Instructions to follow:
Every line from the one holding "brown trapezoid: moved" through the last line of the records must be retyped exactly, and no other line or picture may appear in the copy.

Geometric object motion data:
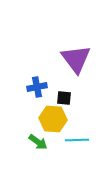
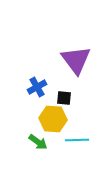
purple triangle: moved 1 px down
blue cross: rotated 18 degrees counterclockwise
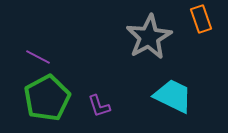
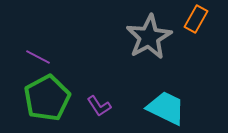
orange rectangle: moved 5 px left; rotated 48 degrees clockwise
cyan trapezoid: moved 7 px left, 12 px down
purple L-shape: rotated 15 degrees counterclockwise
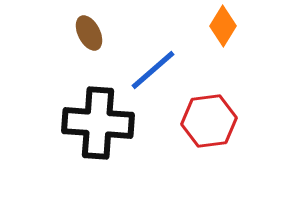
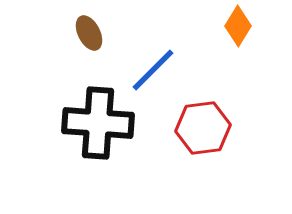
orange diamond: moved 15 px right
blue line: rotated 4 degrees counterclockwise
red hexagon: moved 6 px left, 7 px down
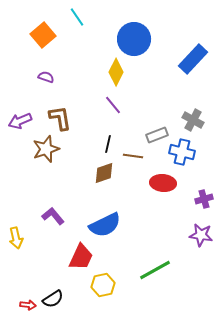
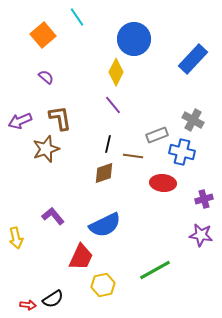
purple semicircle: rotated 21 degrees clockwise
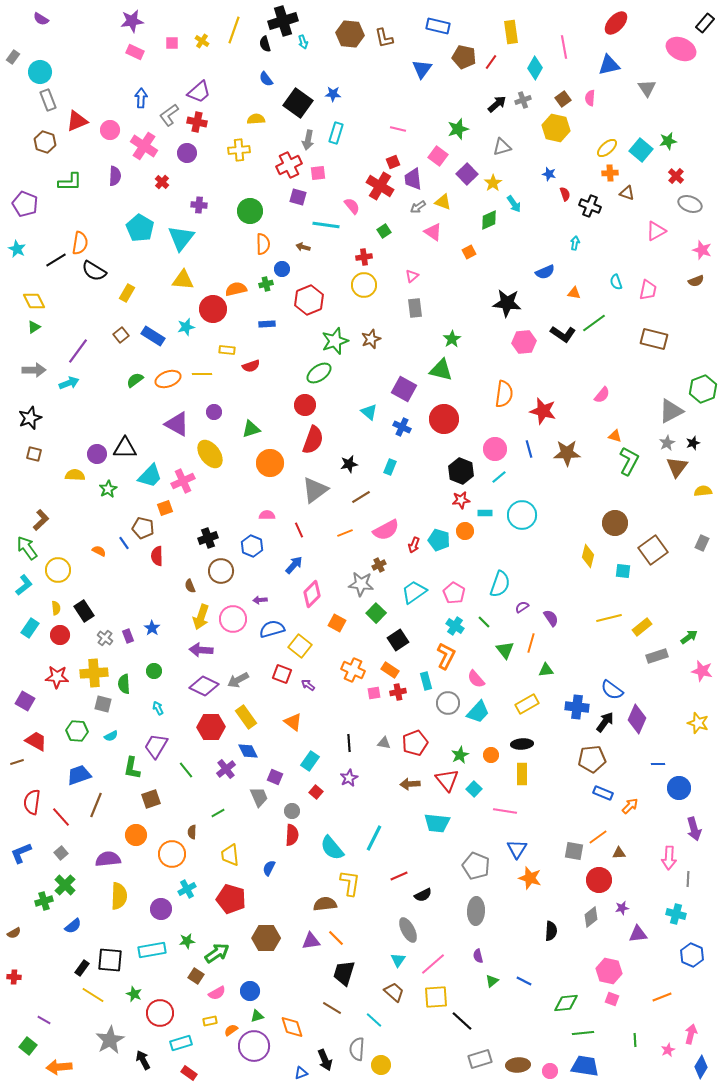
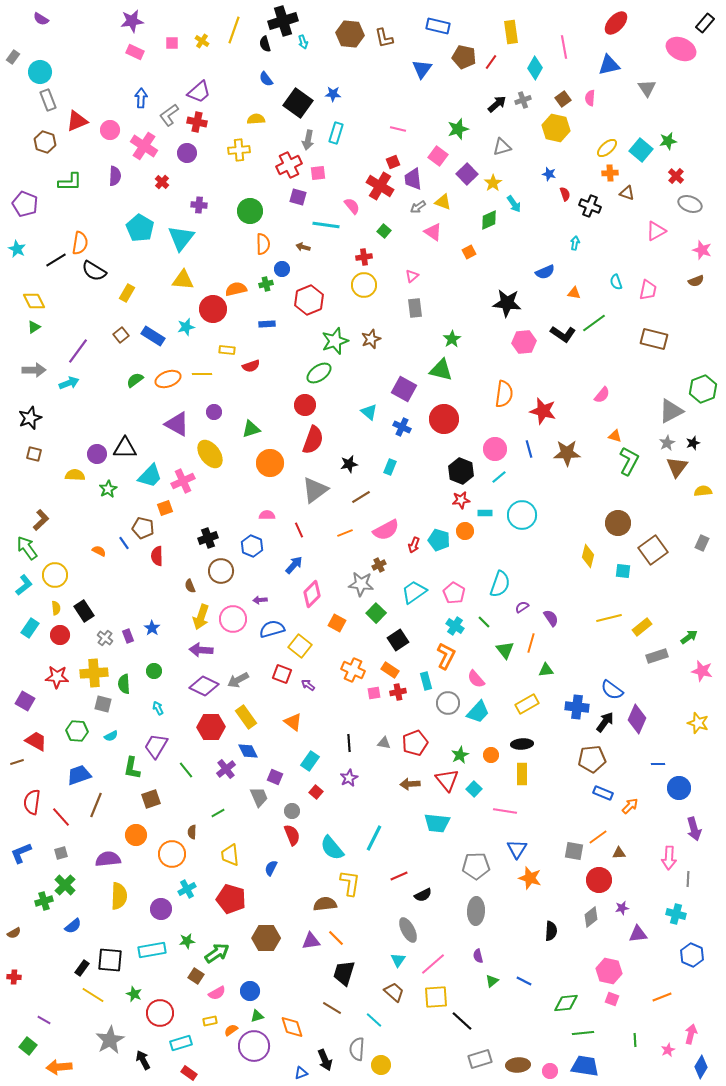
green square at (384, 231): rotated 16 degrees counterclockwise
brown circle at (615, 523): moved 3 px right
yellow circle at (58, 570): moved 3 px left, 5 px down
red semicircle at (292, 835): rotated 25 degrees counterclockwise
gray square at (61, 853): rotated 24 degrees clockwise
gray pentagon at (476, 866): rotated 24 degrees counterclockwise
blue semicircle at (269, 868): moved 2 px right
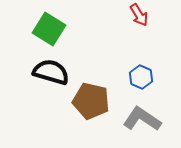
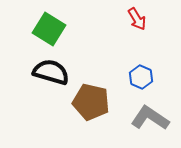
red arrow: moved 2 px left, 4 px down
brown pentagon: moved 1 px down
gray L-shape: moved 8 px right, 1 px up
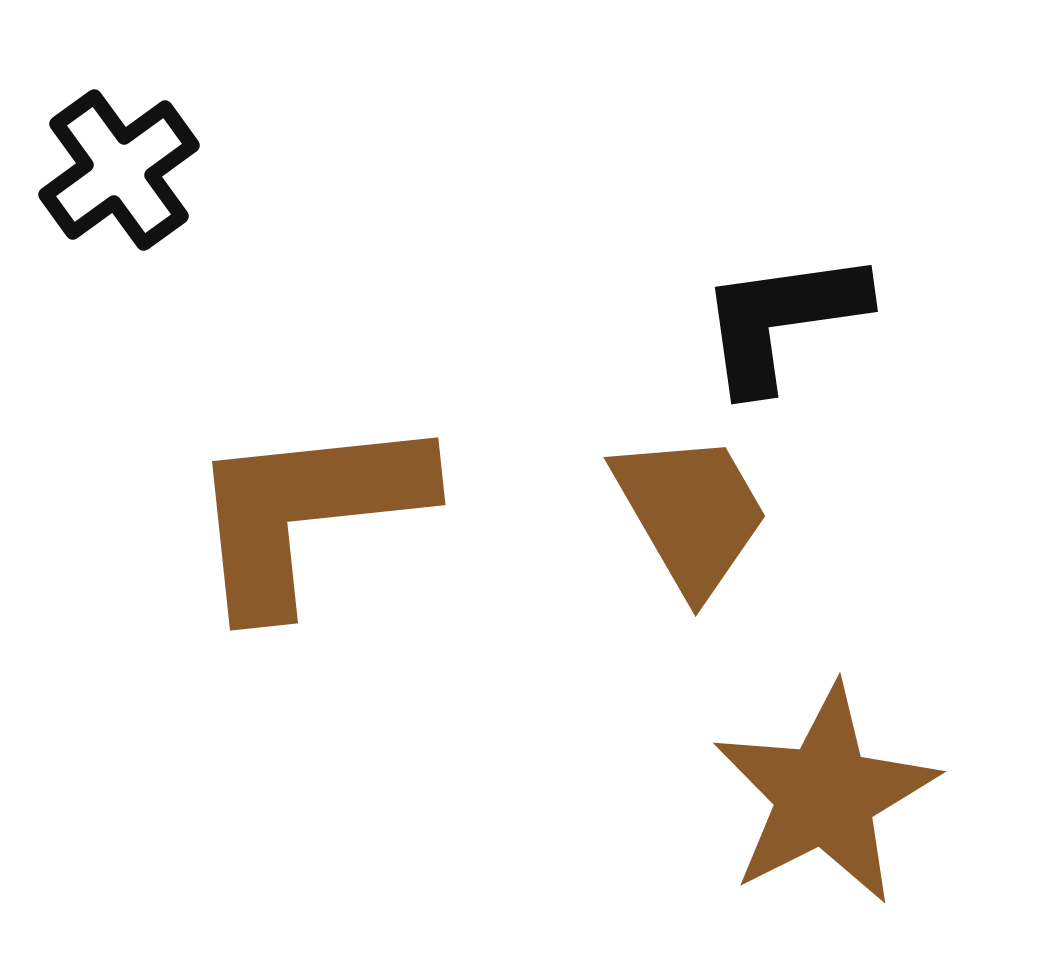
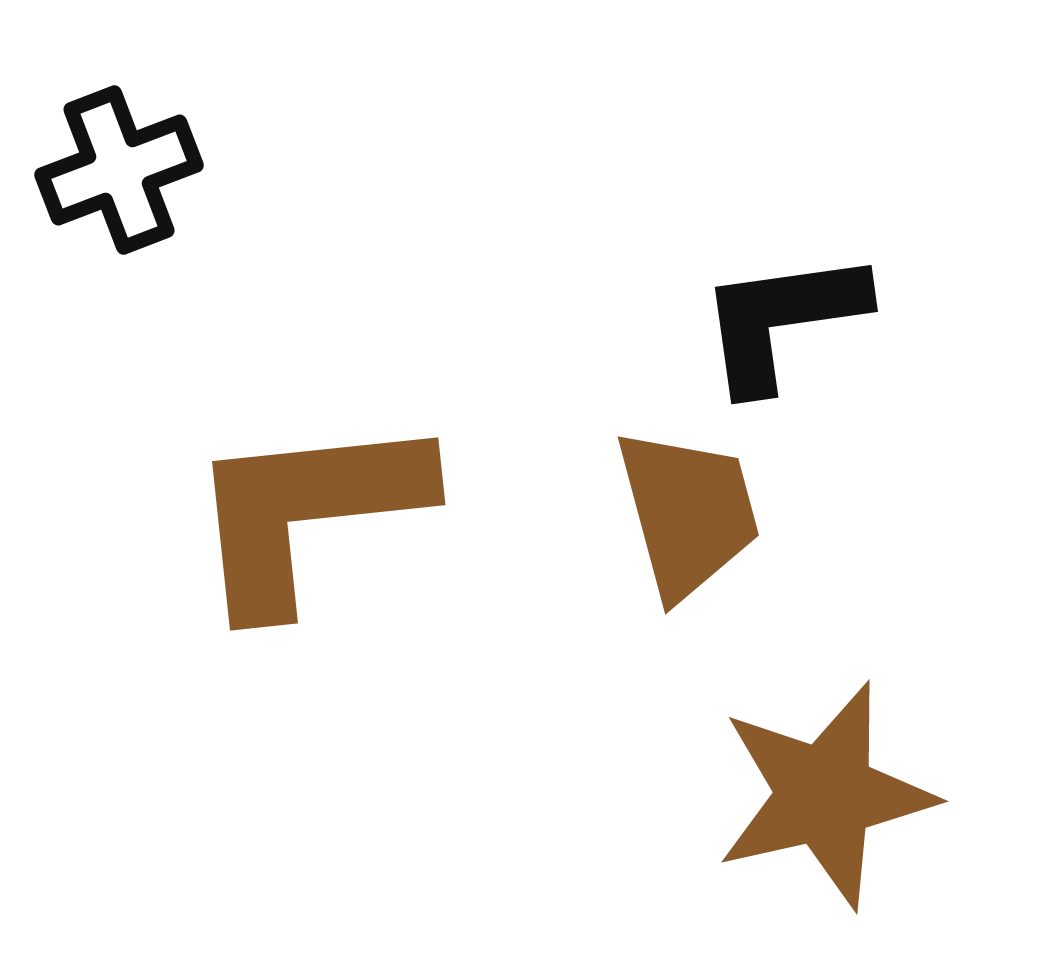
black cross: rotated 15 degrees clockwise
brown trapezoid: moved 3 px left; rotated 15 degrees clockwise
brown star: rotated 14 degrees clockwise
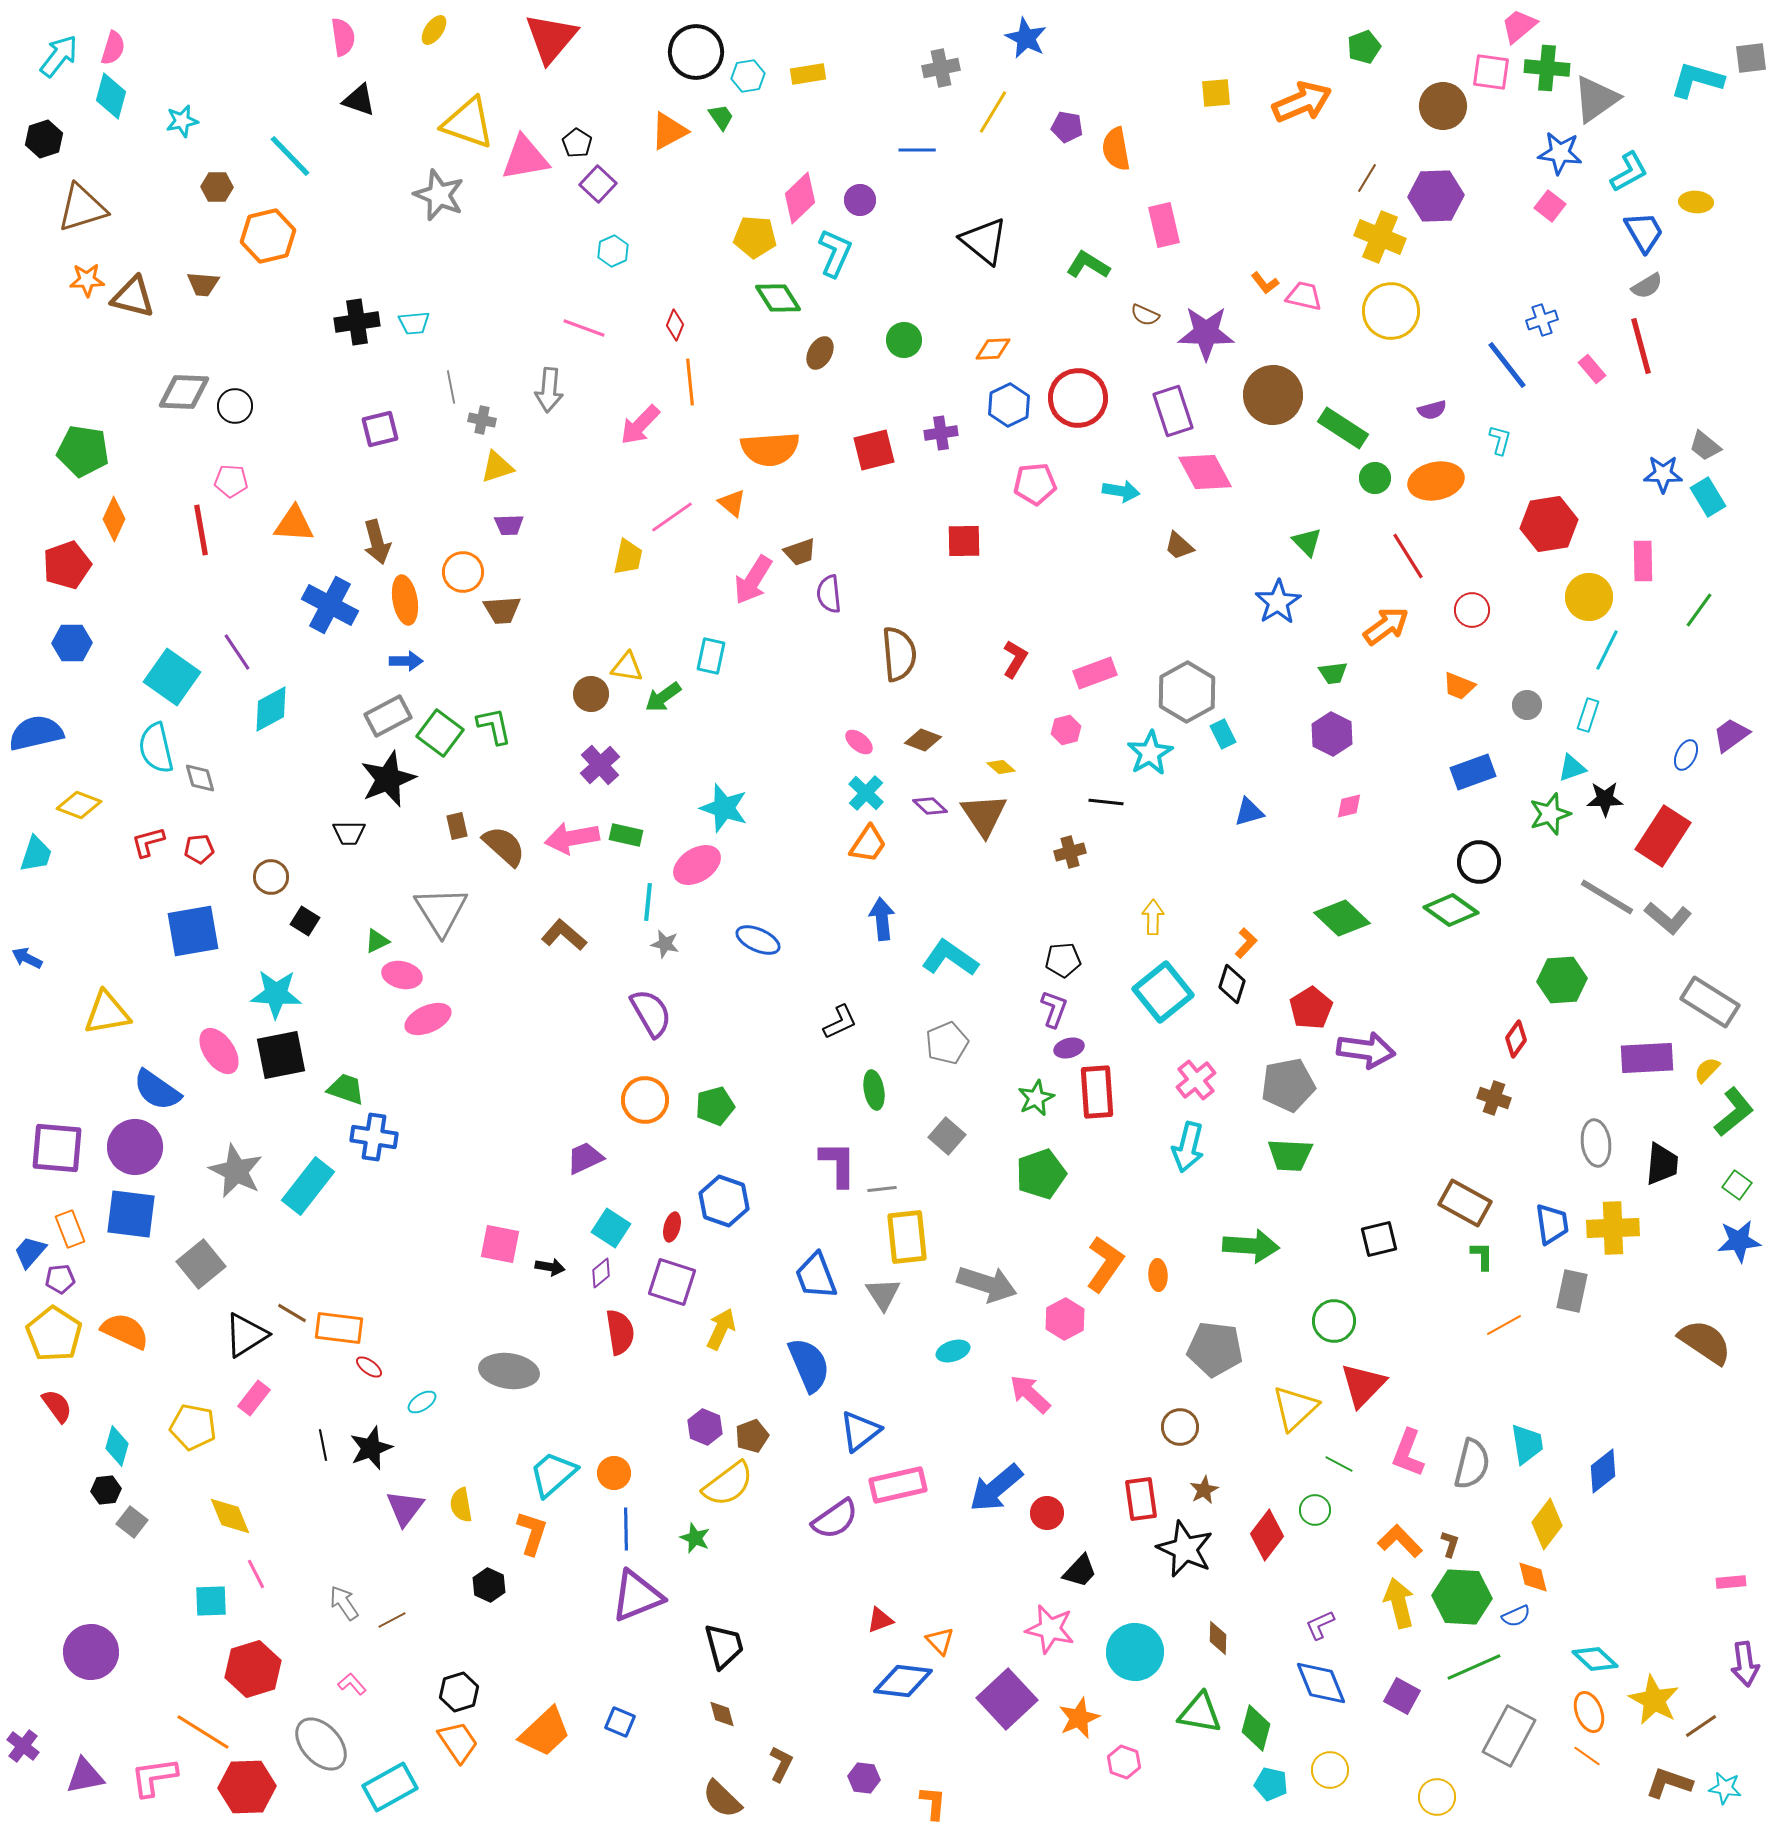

Output for this exercise:
brown trapezoid: moved 3 px left; rotated 15 degrees clockwise
brown star: rotated 14 degrees clockwise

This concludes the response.